=== WHAT IS EXPECTED ===
Reproduce each of the rows below word for word, omitting the pictures from your answer.

── TASK DATA

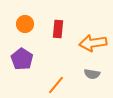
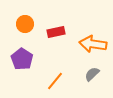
red rectangle: moved 2 px left, 3 px down; rotated 72 degrees clockwise
orange arrow: moved 1 px down; rotated 16 degrees clockwise
gray semicircle: rotated 126 degrees clockwise
orange line: moved 1 px left, 4 px up
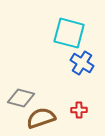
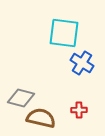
cyan square: moved 5 px left; rotated 8 degrees counterclockwise
brown semicircle: rotated 32 degrees clockwise
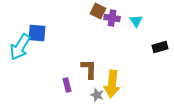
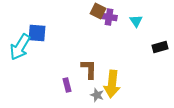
purple cross: moved 3 px left, 1 px up
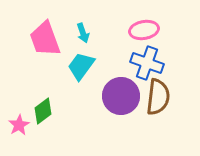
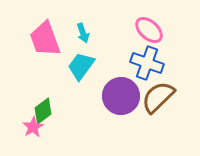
pink ellipse: moved 5 px right; rotated 52 degrees clockwise
brown semicircle: rotated 141 degrees counterclockwise
pink star: moved 14 px right, 2 px down
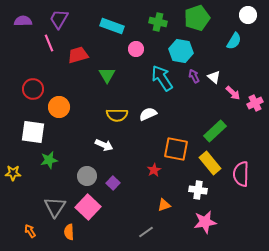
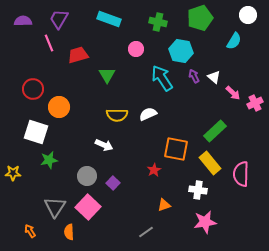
green pentagon: moved 3 px right
cyan rectangle: moved 3 px left, 7 px up
white square: moved 3 px right; rotated 10 degrees clockwise
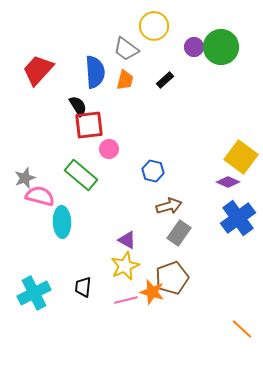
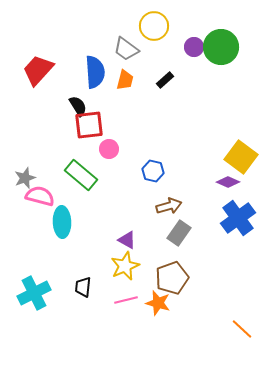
orange star: moved 6 px right, 11 px down
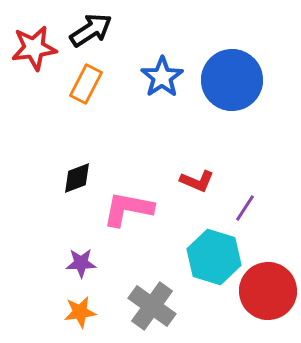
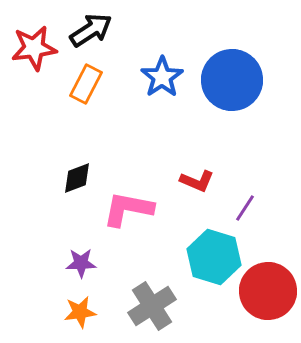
gray cross: rotated 21 degrees clockwise
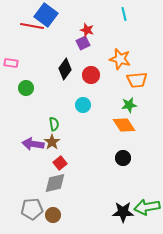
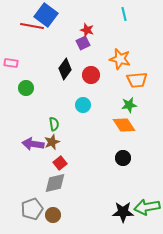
brown star: rotated 14 degrees clockwise
gray pentagon: rotated 15 degrees counterclockwise
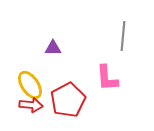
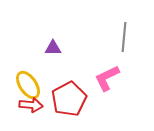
gray line: moved 1 px right, 1 px down
pink L-shape: rotated 68 degrees clockwise
yellow ellipse: moved 2 px left
red pentagon: moved 1 px right, 1 px up
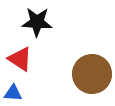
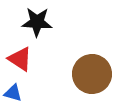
blue triangle: rotated 12 degrees clockwise
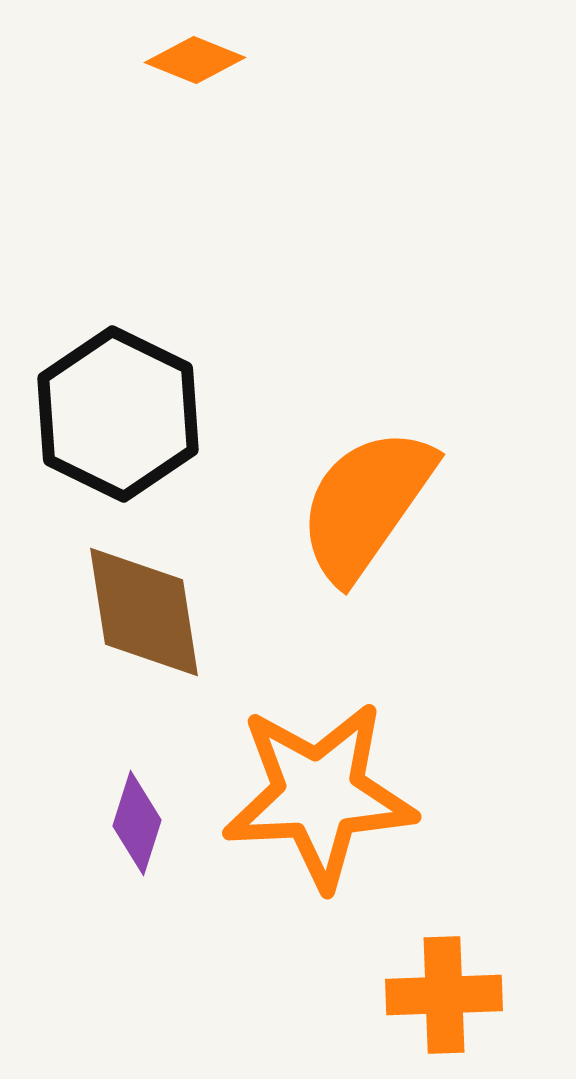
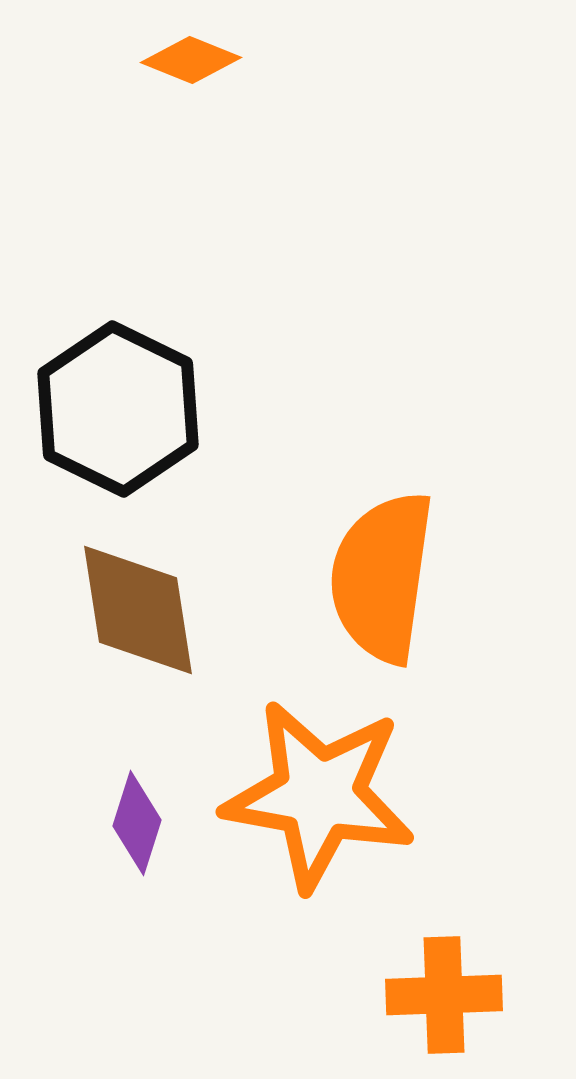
orange diamond: moved 4 px left
black hexagon: moved 5 px up
orange semicircle: moved 16 px right, 73 px down; rotated 27 degrees counterclockwise
brown diamond: moved 6 px left, 2 px up
orange star: rotated 13 degrees clockwise
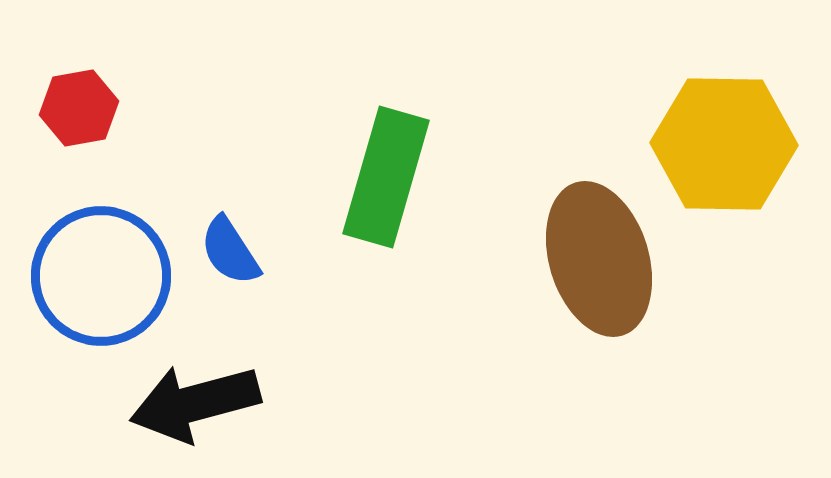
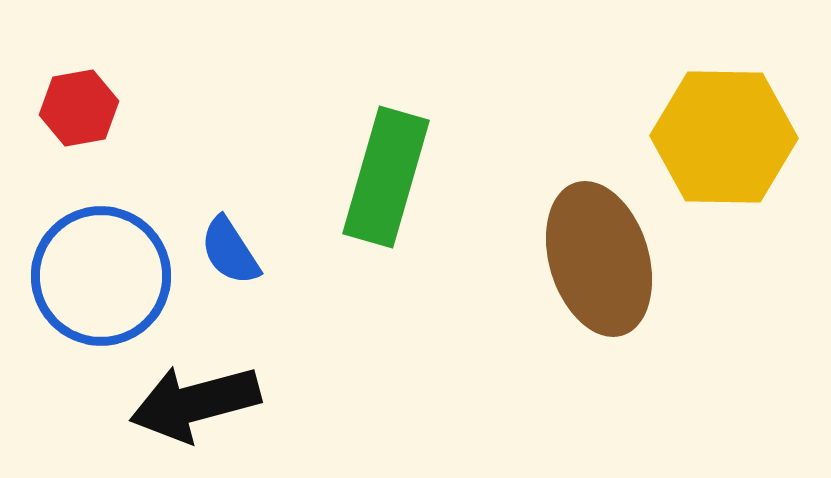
yellow hexagon: moved 7 px up
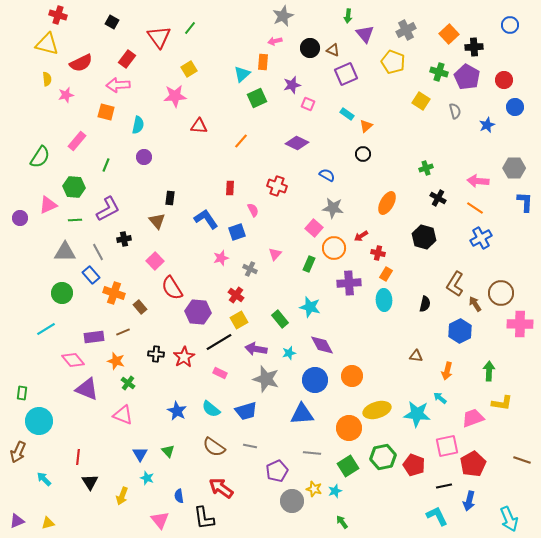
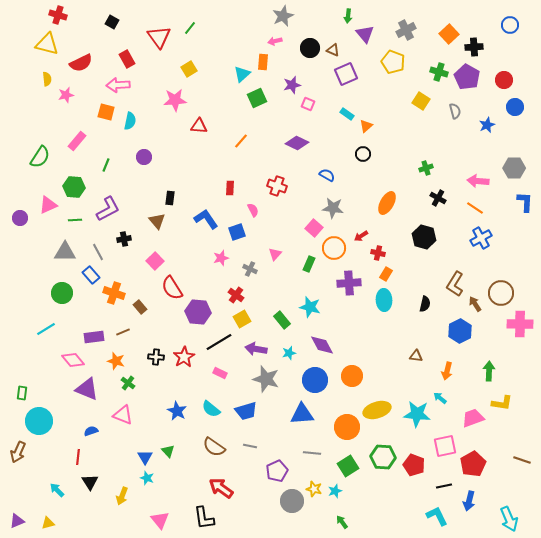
red rectangle at (127, 59): rotated 66 degrees counterclockwise
pink star at (175, 96): moved 4 px down
cyan semicircle at (138, 125): moved 8 px left, 4 px up
green rectangle at (280, 319): moved 2 px right, 1 px down
yellow square at (239, 320): moved 3 px right, 1 px up
black cross at (156, 354): moved 3 px down
orange circle at (349, 428): moved 2 px left, 1 px up
pink square at (447, 446): moved 2 px left
blue triangle at (140, 454): moved 5 px right, 3 px down
green hexagon at (383, 457): rotated 15 degrees clockwise
cyan arrow at (44, 479): moved 13 px right, 11 px down
blue semicircle at (179, 496): moved 88 px left, 65 px up; rotated 80 degrees clockwise
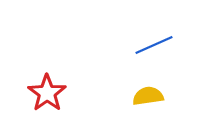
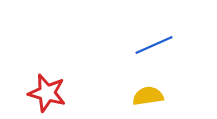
red star: rotated 21 degrees counterclockwise
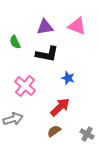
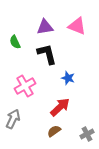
black L-shape: rotated 115 degrees counterclockwise
pink cross: rotated 20 degrees clockwise
gray arrow: rotated 48 degrees counterclockwise
gray cross: rotated 32 degrees clockwise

────

=== OUTPUT FOR THIS TASK ===
red rectangle: moved 2 px left, 3 px down; rotated 72 degrees clockwise
orange arrow: moved 1 px down; rotated 16 degrees clockwise
gray semicircle: rotated 126 degrees clockwise
orange line: moved 1 px left, 4 px up
cyan square: moved 5 px left; rotated 8 degrees counterclockwise
brown semicircle: rotated 32 degrees clockwise
purple cross: moved 3 px left, 1 px up
pink ellipse: moved 5 px right; rotated 52 degrees clockwise
brown semicircle: rotated 141 degrees counterclockwise
pink star: moved 14 px right, 2 px down
green pentagon: moved 3 px right
cyan rectangle: moved 3 px left, 7 px up
white square: moved 3 px right; rotated 10 degrees clockwise
orange star: moved 6 px right, 11 px down
gray cross: rotated 21 degrees clockwise
brown star: rotated 14 degrees clockwise
gray pentagon: rotated 15 degrees counterclockwise
gray line: moved 1 px right, 1 px down
pink L-shape: rotated 68 degrees clockwise
yellow ellipse: moved 2 px left
red pentagon: moved 1 px right, 1 px up
blue triangle: rotated 12 degrees clockwise
orange diamond: moved 4 px left
black hexagon: moved 5 px up
orange semicircle: moved 16 px right, 73 px down; rotated 27 degrees counterclockwise
brown diamond: moved 6 px left, 2 px up
orange star: rotated 13 degrees clockwise
yellow hexagon: moved 7 px up
red rectangle at (127, 59): rotated 66 degrees counterclockwise
pink star at (175, 96): moved 4 px down
cyan semicircle at (138, 125): moved 8 px left, 4 px up
green rectangle at (280, 319): moved 2 px right, 1 px down
yellow square at (239, 320): moved 3 px right, 1 px up
black cross at (156, 354): moved 3 px down
orange circle at (349, 428): moved 2 px left, 1 px up
pink square at (447, 446): moved 2 px left
blue triangle at (140, 454): moved 5 px right, 3 px down
green hexagon at (383, 457): rotated 15 degrees clockwise
cyan arrow at (44, 479): moved 13 px right, 11 px down
blue semicircle at (179, 496): moved 88 px left, 65 px up; rotated 80 degrees clockwise
red star: rotated 21 degrees counterclockwise
black L-shape: rotated 115 degrees counterclockwise
pink cross: rotated 20 degrees clockwise
gray arrow: rotated 48 degrees counterclockwise
gray cross: rotated 32 degrees clockwise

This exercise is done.